(Coordinate-based change listings)
-- -- --
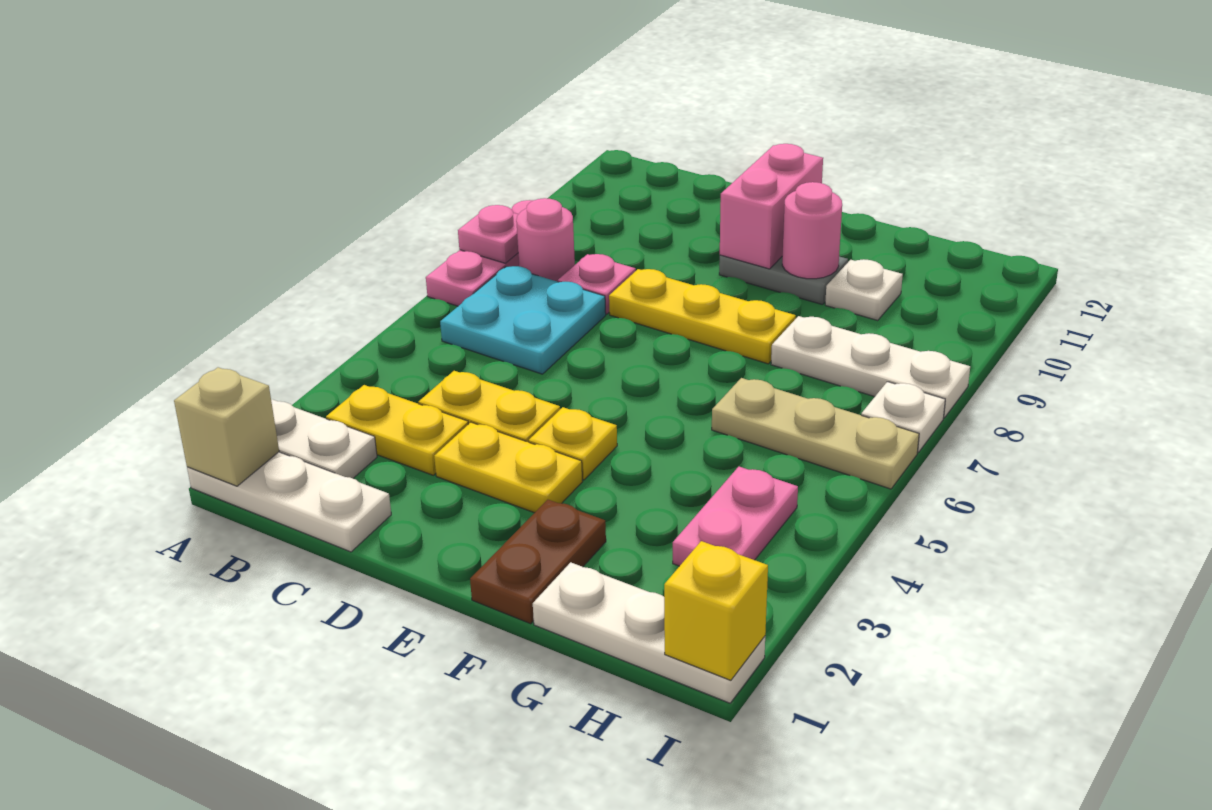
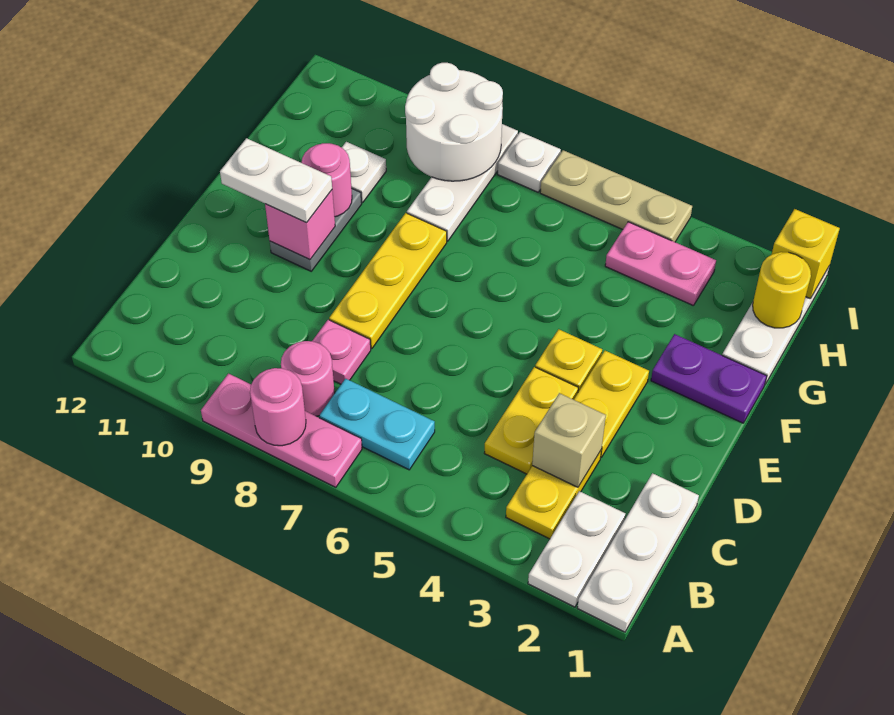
tan 1x1 brick [174,367,279,486] -> tan 1x1 brick moved to [532,393,606,487]
pink 1x1 plate [458,205,518,263] -> pink 1x1 round brick [250,368,306,446]
cyan 2x2 plate [440,266,606,374] -> cyan 1x2 plate [319,379,435,470]
pink 1x2 brick [720,144,823,269] -> pink 1x1 brick [265,190,335,260]
none -> white 1x2 plate [220,138,332,222]
brown 1x2 plate [470,500,606,624] -> purple 1x2 plate [651,334,767,423]
tan 1x3 plate [712,378,919,489] -> tan 1x3 plate turned to [540,150,692,242]
none -> yellow 1x1 round brick [753,252,811,328]
none -> white 2x2 round brick [405,63,503,181]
-- -- --
*Exercise description*.
Having removed the pictures, write out the records exactly as they stand.

*Solution to this task*.
tan 1x1 brick [174,367,279,486] -> tan 1x1 brick moved to [532,393,606,487]
pink 1x1 plate [458,205,518,263] -> pink 1x1 round brick [250,368,306,446]
cyan 2x2 plate [440,266,606,374] -> cyan 1x2 plate [319,379,435,470]
pink 1x2 brick [720,144,823,269] -> pink 1x1 brick [265,190,335,260]
none -> white 1x2 plate [220,138,332,222]
brown 1x2 plate [470,500,606,624] -> purple 1x2 plate [651,334,767,423]
tan 1x3 plate [712,378,919,489] -> tan 1x3 plate turned to [540,150,692,242]
none -> yellow 1x1 round brick [753,252,811,328]
none -> white 2x2 round brick [405,63,503,181]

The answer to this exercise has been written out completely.